● EXERCISE AIM
From the data, copy out every line in which the word "minus" appears.

::::::::

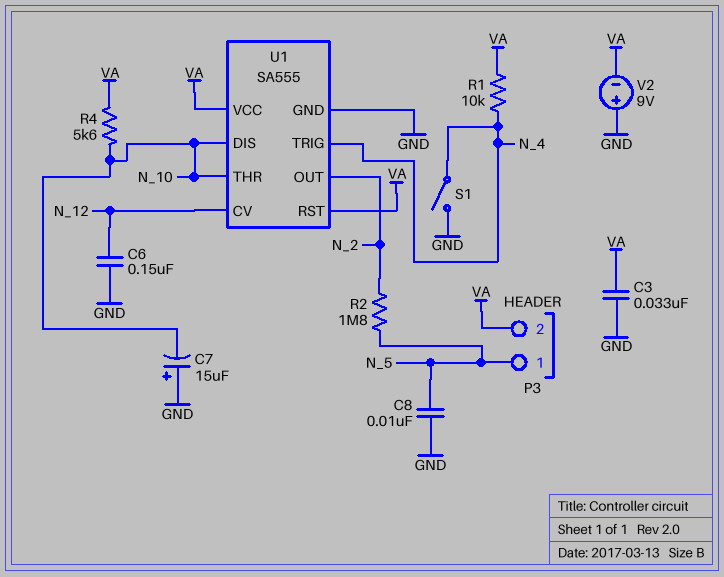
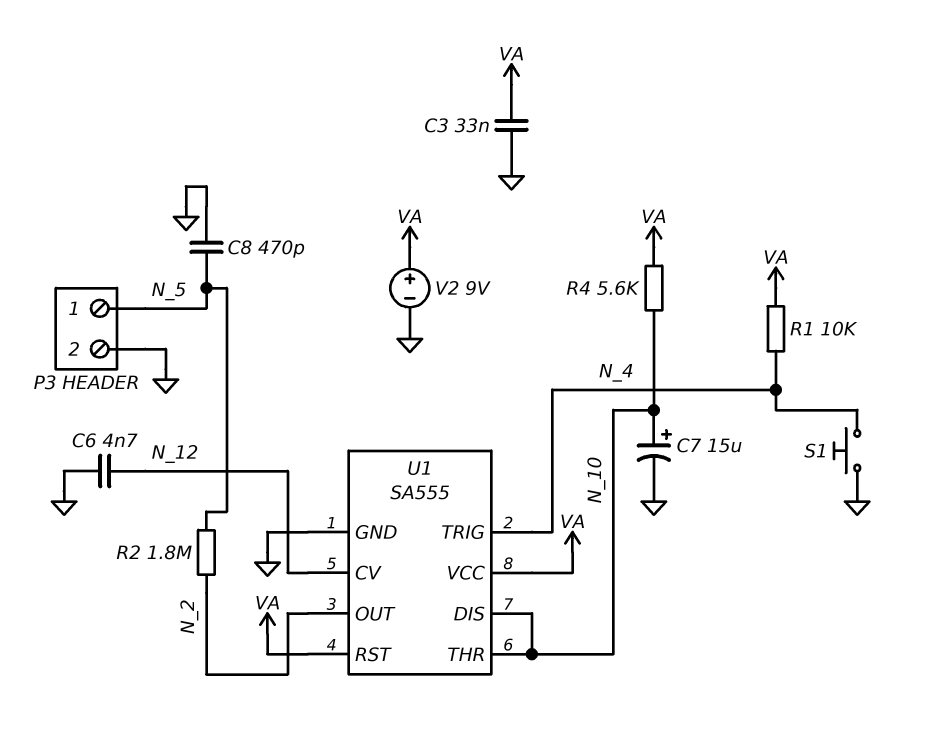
C6: 150nF (GND, N_12) -> 4.7nF (GND, N_12)
C7: 15uF (plus GND, minus N_10) -> 15uF (plus N_10, minus GND)
C8: 10nF (GND, N_5) -> 470pF (GND, N_5)
P3 pin 2: VA -> GND
S1: switch (GND, N_4) -> button (GND, N_4)
V2: 9V (plus GND, minus VA) -> 9V (plus VA, minus GND)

::::::::

● TASK OUTPUT
C7: 15uF (plus GND, minus N_10) -> 15uF (plus N_10, minus GND)
V2: 9V (plus GND, minus VA) -> 9V (plus VA, minus GND)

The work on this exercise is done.